▶ [Exercise brief] Write out exactly, and only, the lines from the one containing "camera: 55 degrees left, 10 degrees down" through the last line of the listing below.

+---+

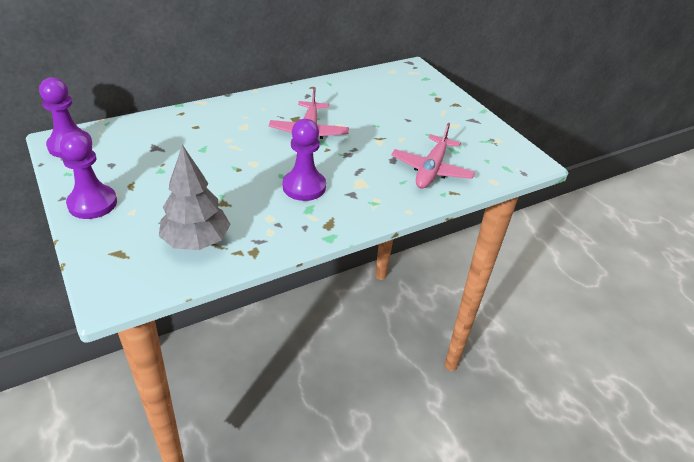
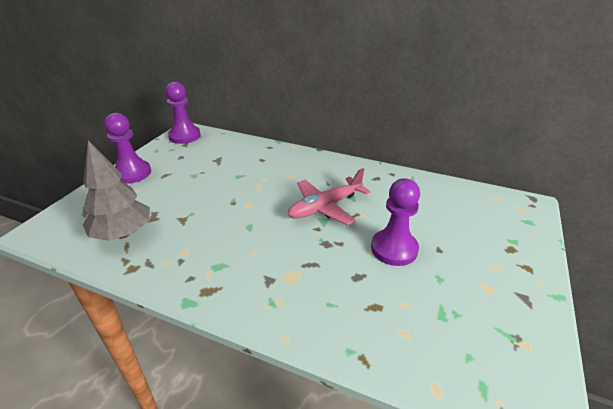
camera: 55 degrees right, 5 degrees down
purple pawn [283,119,326,201] -> purple pawn moved to [371,178,420,266]
pink plane [391,122,475,189] -> none

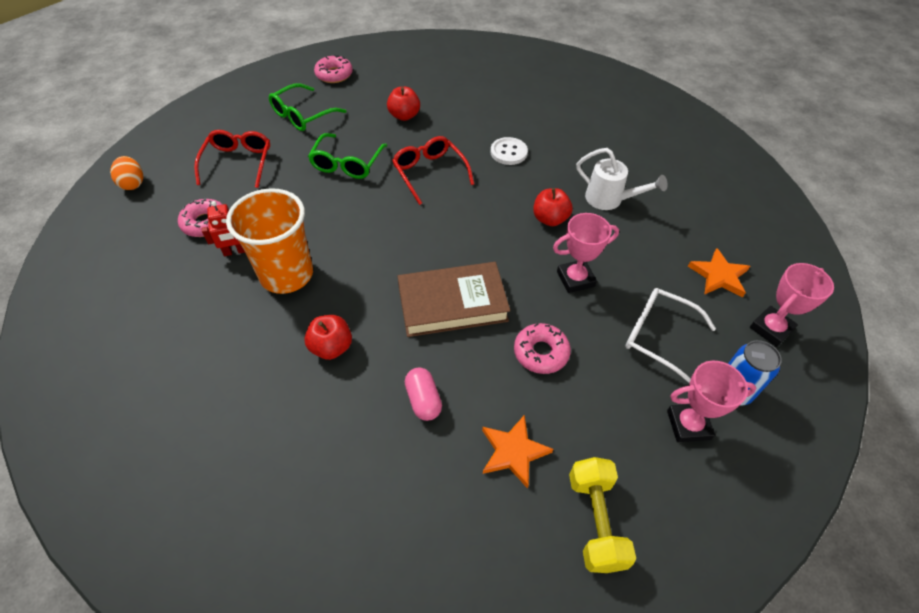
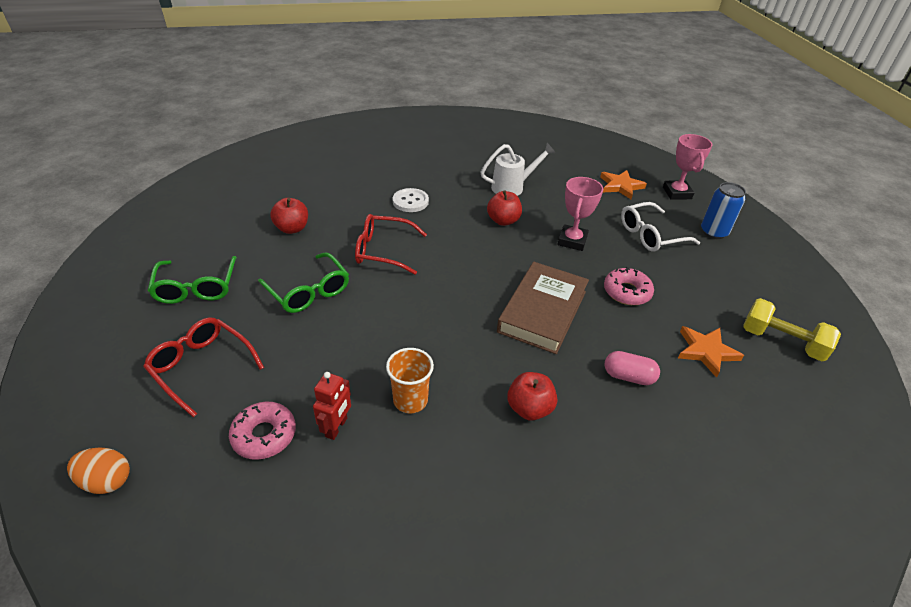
camera: 55 degrees left, 10 degrees down
orange cup [226,188,313,294] -> orange cup [386,348,434,413], size x0.56
pink donut [314,55,353,83] -> none
pink trophy [667,361,757,442] -> none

+---+

▶ [Exercise output]
camera: 55 degrees left, 10 degrees down
orange cup [226,188,313,294] -> orange cup [386,348,434,413], size x0.56
pink donut [314,55,353,83] -> none
pink trophy [667,361,757,442] -> none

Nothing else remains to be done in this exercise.